>>>>>
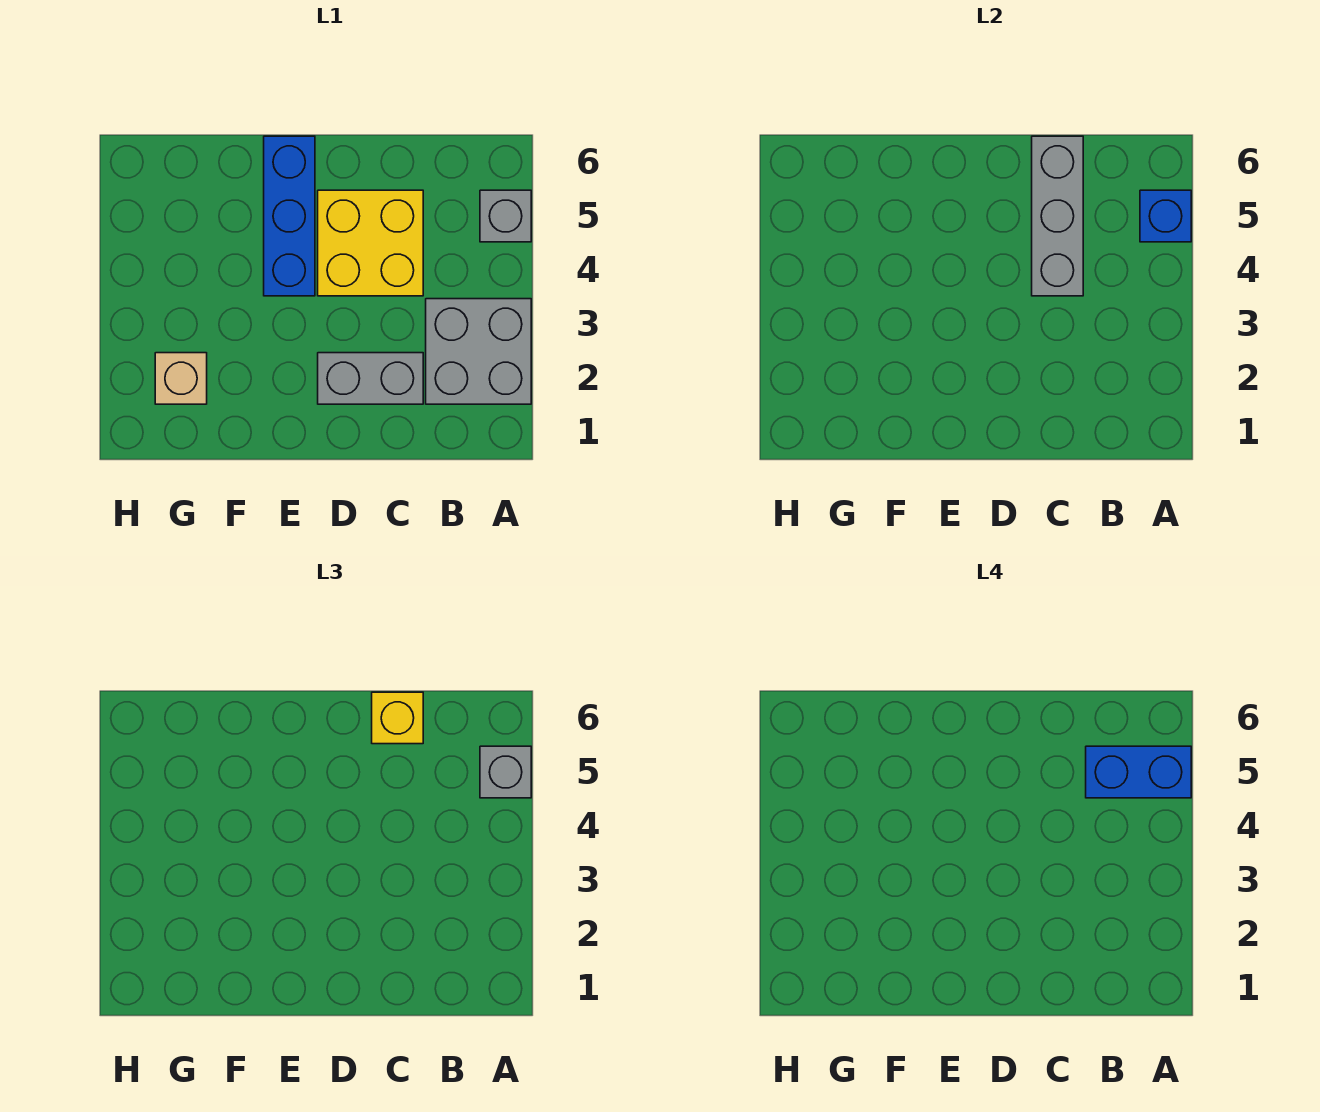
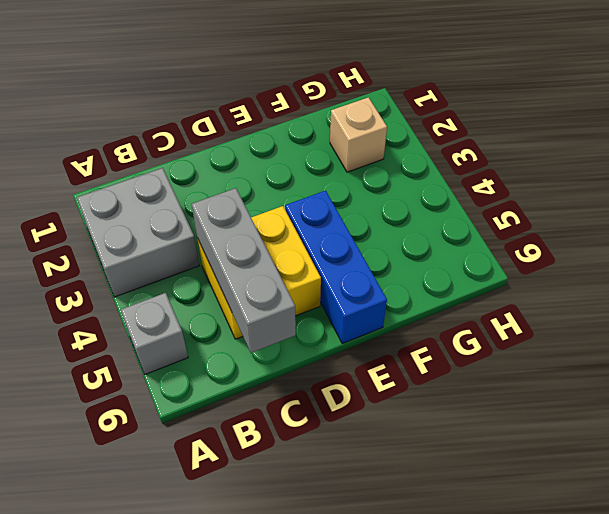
none -> grey 1x2 brick [318,353,423,404]
none -> blue 1x1 brick [1140,190,1191,242]

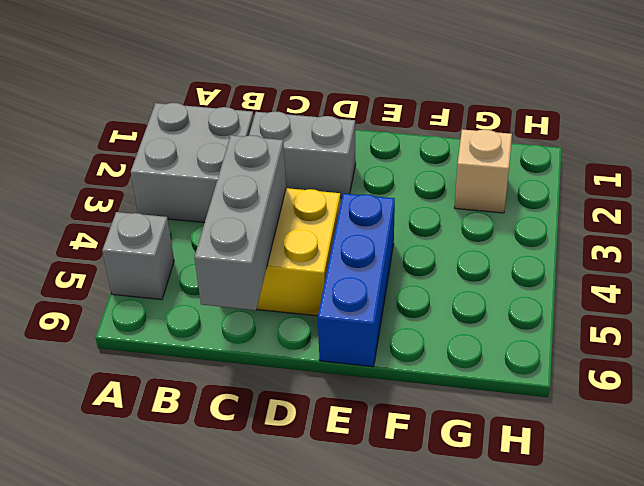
none -> blue 1x1 brick [1140,190,1191,242]
none -> grey 1x1 brick [480,746,531,798]

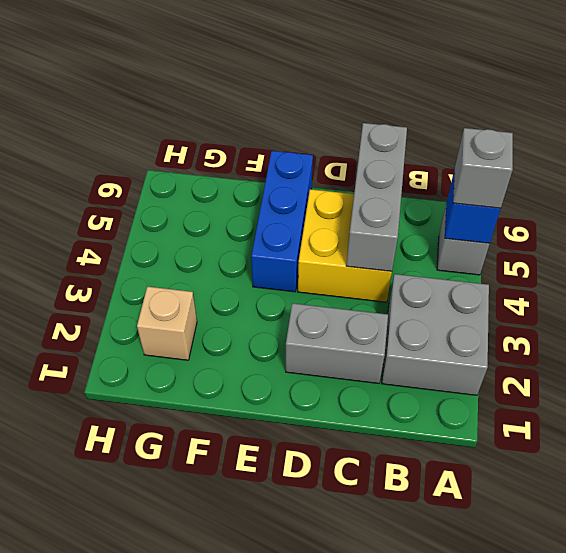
none -> yellow 1x1 brick [372,692,423,744]
none -> blue 1x2 brick [1086,746,1191,798]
<<<<<
AIM OF THE TASK :: All the records above need to be given again word for word. Skip the pictures.

WRITTEN REPLY ::
none -> grey 1x2 brick [318,353,423,404]
none -> blue 1x1 brick [1140,190,1191,242]

none -> blue 1x1 brick [1140,190,1191,242]
none -> grey 1x1 brick [480,746,531,798]

none -> yellow 1x1 brick [372,692,423,744]
none -> blue 1x2 brick [1086,746,1191,798]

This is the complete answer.